=== ACTION ITEM ===
What you return must be every line below that includes the word "dispenser".

=== Dataset entries ===
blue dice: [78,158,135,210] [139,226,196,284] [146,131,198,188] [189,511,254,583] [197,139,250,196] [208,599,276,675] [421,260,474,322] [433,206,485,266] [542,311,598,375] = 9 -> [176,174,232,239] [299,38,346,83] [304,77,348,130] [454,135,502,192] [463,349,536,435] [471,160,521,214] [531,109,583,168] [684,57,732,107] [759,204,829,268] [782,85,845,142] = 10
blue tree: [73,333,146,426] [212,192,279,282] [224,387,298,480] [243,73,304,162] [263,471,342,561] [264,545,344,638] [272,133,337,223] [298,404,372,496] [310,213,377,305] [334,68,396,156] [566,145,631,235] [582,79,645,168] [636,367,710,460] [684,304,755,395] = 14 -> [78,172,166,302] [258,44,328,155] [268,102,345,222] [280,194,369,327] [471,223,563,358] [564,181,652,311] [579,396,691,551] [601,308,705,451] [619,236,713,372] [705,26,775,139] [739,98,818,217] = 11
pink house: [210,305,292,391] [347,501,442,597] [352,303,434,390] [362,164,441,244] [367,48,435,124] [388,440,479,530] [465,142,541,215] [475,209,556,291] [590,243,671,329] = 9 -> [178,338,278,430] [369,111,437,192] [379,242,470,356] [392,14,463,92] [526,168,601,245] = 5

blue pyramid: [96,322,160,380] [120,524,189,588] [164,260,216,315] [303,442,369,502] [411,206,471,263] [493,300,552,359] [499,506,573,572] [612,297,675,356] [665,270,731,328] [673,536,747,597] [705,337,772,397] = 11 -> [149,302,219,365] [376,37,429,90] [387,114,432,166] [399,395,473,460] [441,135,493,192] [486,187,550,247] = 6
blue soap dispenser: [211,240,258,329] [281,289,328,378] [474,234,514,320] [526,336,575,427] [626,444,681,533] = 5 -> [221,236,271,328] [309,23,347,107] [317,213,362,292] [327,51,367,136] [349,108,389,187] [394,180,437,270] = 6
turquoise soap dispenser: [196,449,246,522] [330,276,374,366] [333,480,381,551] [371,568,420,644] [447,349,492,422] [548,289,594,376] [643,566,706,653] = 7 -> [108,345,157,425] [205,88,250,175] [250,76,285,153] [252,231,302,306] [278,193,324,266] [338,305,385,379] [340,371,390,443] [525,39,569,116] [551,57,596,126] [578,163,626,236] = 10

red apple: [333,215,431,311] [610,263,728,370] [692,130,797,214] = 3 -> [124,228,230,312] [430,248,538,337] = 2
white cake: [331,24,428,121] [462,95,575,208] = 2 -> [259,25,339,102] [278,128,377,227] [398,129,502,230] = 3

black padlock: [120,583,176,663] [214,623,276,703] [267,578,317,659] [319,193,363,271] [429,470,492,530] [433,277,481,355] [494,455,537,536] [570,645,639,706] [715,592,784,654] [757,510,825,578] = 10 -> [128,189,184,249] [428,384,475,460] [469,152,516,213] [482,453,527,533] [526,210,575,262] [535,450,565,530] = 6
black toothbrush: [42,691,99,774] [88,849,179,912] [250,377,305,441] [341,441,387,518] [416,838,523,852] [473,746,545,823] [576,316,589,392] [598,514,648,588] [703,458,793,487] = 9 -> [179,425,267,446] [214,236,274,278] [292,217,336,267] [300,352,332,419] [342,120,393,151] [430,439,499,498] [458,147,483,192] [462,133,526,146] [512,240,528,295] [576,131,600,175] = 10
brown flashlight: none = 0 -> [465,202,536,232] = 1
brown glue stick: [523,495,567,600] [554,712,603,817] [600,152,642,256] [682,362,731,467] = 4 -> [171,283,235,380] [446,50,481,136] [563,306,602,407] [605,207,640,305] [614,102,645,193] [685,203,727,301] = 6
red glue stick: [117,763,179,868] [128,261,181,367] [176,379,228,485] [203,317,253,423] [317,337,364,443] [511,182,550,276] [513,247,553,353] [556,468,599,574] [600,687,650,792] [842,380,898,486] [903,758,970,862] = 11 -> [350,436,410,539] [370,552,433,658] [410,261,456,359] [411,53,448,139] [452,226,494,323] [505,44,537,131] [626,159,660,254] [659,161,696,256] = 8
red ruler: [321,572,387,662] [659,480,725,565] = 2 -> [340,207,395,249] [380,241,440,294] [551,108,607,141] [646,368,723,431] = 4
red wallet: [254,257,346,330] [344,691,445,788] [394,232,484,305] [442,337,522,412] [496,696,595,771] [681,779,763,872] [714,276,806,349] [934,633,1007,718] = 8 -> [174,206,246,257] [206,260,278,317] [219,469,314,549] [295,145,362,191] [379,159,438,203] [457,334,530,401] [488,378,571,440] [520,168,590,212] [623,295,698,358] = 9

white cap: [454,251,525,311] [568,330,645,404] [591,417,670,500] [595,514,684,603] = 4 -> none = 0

=== RESULT OF THE EXERCISE ===
blue soap dispenser: [211,240,258,329] [281,289,328,378] [474,234,514,320] [526,336,575,427] [626,444,681,533] = 5 -> [221,236,271,328] [309,23,347,107] [317,213,362,292] [327,51,367,136] [349,108,389,187] [394,180,437,270] = 6
turquoise soap dispenser: [196,449,246,522] [330,276,374,366] [333,480,381,551] [371,568,420,644] [447,349,492,422] [548,289,594,376] [643,566,706,653] = 7 -> [108,345,157,425] [205,88,250,175] [250,76,285,153] [252,231,302,306] [278,193,324,266] [338,305,385,379] [340,371,390,443] [525,39,569,116] [551,57,596,126] [578,163,626,236] = 10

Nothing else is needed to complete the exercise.